> **Exercise objective**:
The entries that follow include a run beginning at the line with "brown cap: 3 -> 0" and ending at the line with "pink car: 5 -> 4"; restate that run word for word and leave the rest out.

◆ ◆ ◆ ◆

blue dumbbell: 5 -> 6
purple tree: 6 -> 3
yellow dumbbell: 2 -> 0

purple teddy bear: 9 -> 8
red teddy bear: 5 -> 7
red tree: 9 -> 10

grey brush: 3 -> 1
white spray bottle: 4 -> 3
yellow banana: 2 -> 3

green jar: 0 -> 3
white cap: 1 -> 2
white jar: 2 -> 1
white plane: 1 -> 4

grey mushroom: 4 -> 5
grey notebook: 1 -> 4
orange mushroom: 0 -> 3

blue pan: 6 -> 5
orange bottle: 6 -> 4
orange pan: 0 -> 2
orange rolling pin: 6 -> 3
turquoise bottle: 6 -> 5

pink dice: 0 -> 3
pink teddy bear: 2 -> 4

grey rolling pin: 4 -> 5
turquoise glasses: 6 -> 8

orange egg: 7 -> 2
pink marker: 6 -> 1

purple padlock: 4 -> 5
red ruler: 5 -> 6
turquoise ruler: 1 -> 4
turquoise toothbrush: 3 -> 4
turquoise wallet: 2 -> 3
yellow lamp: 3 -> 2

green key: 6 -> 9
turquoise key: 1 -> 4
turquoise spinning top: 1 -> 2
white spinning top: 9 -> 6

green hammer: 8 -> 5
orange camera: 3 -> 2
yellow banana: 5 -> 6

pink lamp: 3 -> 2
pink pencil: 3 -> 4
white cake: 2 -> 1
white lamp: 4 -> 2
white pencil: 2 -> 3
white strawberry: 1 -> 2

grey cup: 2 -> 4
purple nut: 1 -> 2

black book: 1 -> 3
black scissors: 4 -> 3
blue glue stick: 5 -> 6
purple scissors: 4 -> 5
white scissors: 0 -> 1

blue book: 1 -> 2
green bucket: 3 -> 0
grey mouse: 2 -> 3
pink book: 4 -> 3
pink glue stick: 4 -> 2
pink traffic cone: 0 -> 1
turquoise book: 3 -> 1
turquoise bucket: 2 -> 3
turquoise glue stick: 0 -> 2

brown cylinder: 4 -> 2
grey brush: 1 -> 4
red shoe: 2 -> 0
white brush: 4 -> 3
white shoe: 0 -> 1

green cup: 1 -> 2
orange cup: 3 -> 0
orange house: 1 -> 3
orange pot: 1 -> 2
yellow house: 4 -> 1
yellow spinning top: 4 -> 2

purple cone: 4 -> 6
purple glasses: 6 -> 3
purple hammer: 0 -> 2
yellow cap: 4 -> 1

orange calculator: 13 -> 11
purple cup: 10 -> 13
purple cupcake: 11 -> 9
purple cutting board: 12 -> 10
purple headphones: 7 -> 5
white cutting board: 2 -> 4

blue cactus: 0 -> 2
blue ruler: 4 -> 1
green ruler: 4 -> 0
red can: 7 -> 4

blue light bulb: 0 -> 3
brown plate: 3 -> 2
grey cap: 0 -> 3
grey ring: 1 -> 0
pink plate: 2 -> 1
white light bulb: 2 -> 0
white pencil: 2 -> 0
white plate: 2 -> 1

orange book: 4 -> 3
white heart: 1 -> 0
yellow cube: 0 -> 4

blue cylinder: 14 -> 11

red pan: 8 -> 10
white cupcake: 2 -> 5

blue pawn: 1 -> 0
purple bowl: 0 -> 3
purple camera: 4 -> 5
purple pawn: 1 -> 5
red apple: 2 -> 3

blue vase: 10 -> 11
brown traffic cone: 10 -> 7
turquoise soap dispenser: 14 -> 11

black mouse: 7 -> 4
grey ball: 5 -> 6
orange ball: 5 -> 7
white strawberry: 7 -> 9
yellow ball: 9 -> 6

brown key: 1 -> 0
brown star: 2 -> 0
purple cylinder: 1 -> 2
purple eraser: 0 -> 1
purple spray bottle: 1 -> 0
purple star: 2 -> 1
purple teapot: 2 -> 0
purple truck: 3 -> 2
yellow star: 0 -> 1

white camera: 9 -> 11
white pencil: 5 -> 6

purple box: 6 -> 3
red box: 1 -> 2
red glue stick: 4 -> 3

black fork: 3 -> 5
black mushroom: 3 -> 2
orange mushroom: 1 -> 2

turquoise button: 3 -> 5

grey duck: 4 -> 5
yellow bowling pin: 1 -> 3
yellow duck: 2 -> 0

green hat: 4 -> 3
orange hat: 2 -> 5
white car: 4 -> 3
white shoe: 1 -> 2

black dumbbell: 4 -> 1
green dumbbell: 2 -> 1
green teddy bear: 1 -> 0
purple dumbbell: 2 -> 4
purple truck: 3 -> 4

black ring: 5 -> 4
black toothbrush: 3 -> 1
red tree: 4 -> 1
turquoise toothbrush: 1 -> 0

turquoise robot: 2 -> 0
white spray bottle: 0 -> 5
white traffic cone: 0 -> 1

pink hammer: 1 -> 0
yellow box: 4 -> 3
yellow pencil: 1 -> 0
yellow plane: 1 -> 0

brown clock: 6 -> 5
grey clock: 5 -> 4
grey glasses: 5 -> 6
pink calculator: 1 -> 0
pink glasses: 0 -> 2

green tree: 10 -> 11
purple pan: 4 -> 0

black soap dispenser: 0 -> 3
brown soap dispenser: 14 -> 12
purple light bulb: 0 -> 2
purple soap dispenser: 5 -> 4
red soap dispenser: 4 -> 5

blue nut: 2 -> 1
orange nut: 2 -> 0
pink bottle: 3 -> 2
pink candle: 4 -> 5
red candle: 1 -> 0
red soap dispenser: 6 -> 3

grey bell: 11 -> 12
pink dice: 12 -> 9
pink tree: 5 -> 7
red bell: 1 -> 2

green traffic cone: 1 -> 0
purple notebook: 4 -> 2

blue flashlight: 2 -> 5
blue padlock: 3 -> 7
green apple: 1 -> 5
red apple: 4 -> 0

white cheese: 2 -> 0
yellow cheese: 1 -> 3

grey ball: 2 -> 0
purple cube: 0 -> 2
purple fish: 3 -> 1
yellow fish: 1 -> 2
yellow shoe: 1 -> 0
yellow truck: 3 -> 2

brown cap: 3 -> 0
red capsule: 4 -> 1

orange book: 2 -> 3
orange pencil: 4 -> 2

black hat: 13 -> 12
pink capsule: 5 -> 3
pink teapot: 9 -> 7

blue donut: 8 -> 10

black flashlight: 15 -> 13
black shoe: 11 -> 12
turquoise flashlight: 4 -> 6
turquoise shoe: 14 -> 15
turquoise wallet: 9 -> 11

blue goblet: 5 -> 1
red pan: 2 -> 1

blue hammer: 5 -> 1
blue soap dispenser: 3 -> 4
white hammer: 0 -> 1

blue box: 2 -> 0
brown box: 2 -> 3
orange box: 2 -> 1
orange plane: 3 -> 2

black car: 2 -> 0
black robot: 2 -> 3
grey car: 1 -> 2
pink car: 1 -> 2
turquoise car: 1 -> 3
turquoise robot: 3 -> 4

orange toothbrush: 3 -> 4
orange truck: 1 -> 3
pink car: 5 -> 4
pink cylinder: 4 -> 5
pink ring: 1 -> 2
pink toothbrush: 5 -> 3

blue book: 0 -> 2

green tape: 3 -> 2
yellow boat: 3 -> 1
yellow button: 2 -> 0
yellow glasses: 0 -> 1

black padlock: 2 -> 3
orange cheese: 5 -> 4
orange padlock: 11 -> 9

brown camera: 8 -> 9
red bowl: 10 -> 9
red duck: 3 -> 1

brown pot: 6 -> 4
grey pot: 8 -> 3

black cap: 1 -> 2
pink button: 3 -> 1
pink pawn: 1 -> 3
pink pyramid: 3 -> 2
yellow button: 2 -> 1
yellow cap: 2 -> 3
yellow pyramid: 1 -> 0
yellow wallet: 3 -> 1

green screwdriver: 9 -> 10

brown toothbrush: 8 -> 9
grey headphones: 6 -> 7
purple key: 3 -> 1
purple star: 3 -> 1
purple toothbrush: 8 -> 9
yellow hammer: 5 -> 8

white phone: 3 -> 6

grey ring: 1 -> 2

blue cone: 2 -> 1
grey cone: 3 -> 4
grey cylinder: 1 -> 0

◆ ◆ ◆ ◆

> **Result below**:
brown cap: 3 -> 0
red capsule: 4 -> 1

orange book: 2 -> 3
orange pencil: 4 -> 2

black hat: 13 -> 12
pink capsule: 5 -> 3
pink teapot: 9 -> 7

blue donut: 8 -> 10

black flashlight: 15 -> 13
black shoe: 11 -> 12
turquoise flashlight: 4 -> 6
turquoise shoe: 14 -> 15
turquoise wallet: 9 -> 11

blue goblet: 5 -> 1
red pan: 2 -> 1

blue hammer: 5 -> 1
blue soap dispenser: 3 -> 4
white hammer: 0 -> 1

blue box: 2 -> 0
brown box: 2 -> 3
orange box: 2 -> 1
orange plane: 3 -> 2

black car: 2 -> 0
black robot: 2 -> 3
grey car: 1 -> 2
pink car: 1 -> 2
turquoise car: 1 -> 3
turquoise robot: 3 -> 4

orange toothbrush: 3 -> 4
orange truck: 1 -> 3
pink car: 5 -> 4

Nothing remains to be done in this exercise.